> [Recorded data]
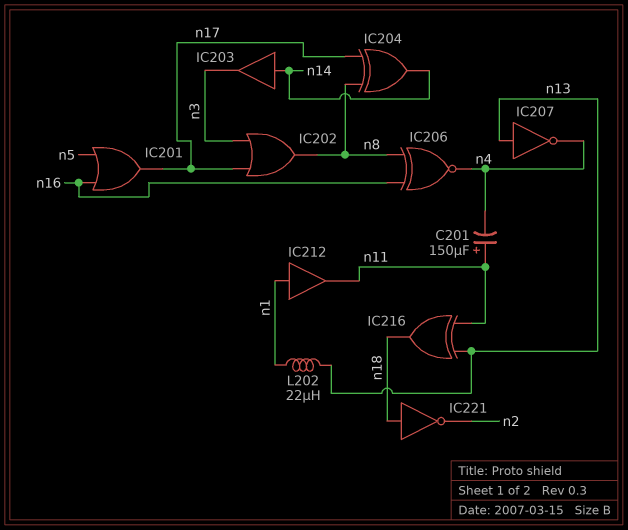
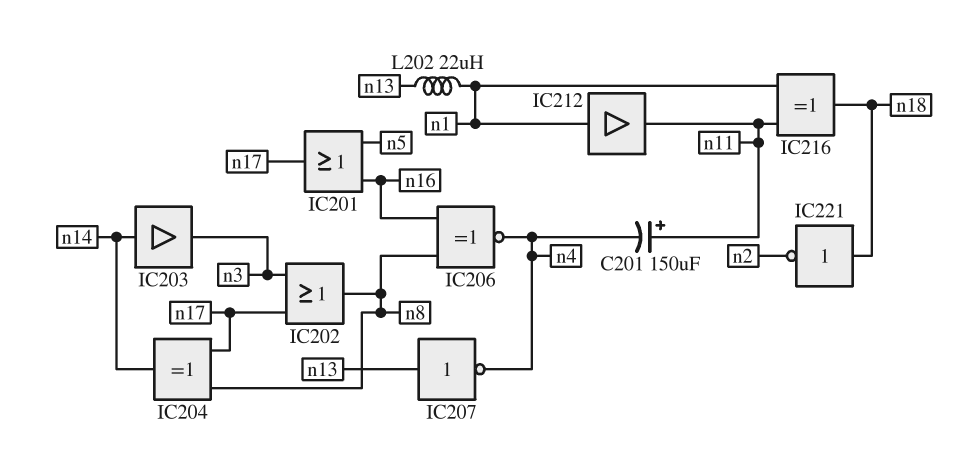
IC216: XOR (in n11, in n13, out n18) -> XOR (in n1, in n11, out n18)

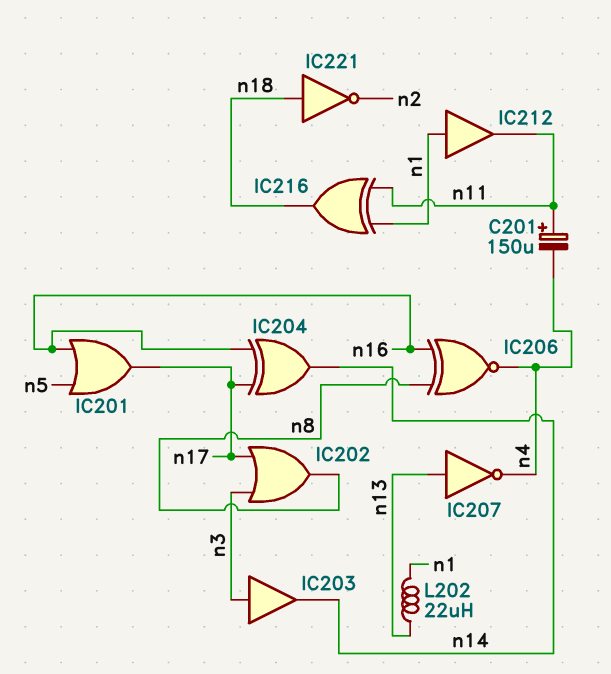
IC203: buffer (in n14, out n3) -> buffer (in n3, out n14)
IC204: XOR (in n8, in n17, out n14) -> XOR (in n16, in n17, out n14)

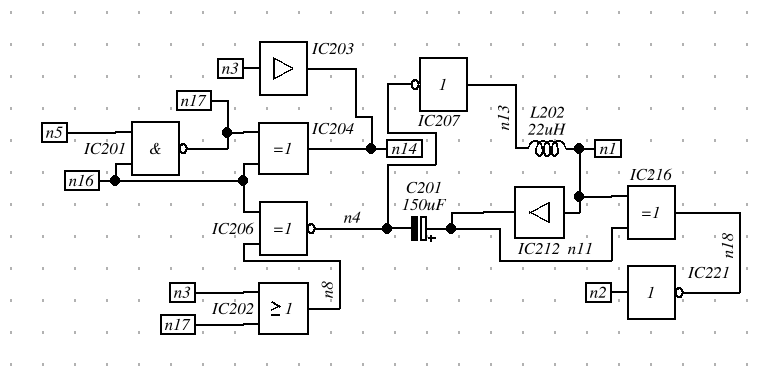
IC201: OR (in n5, in n16, out n17) -> NAND (in n5, in n16, out n17)
IC221: NOT (in n18, out n2) -> NOT (in n2, out n18)

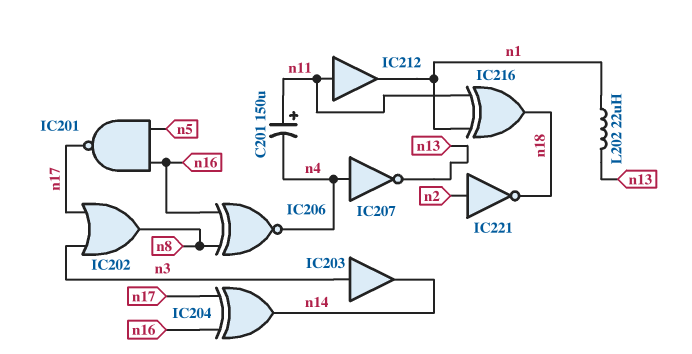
IC207: NOT (in n13, out n4) -> NOT (in n4, out n13)
IC212: buffer (in n1, out n11) -> buffer (in n11, out n1)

> [Directions] What lines of the preceding data include the string "buffer"? Pull them out.

> [Output for this exercise]
IC203: buffer (in n14, out n3) -> buffer (in n3, out n14)
IC212: buffer (in n1, out n11) -> buffer (in n11, out n1)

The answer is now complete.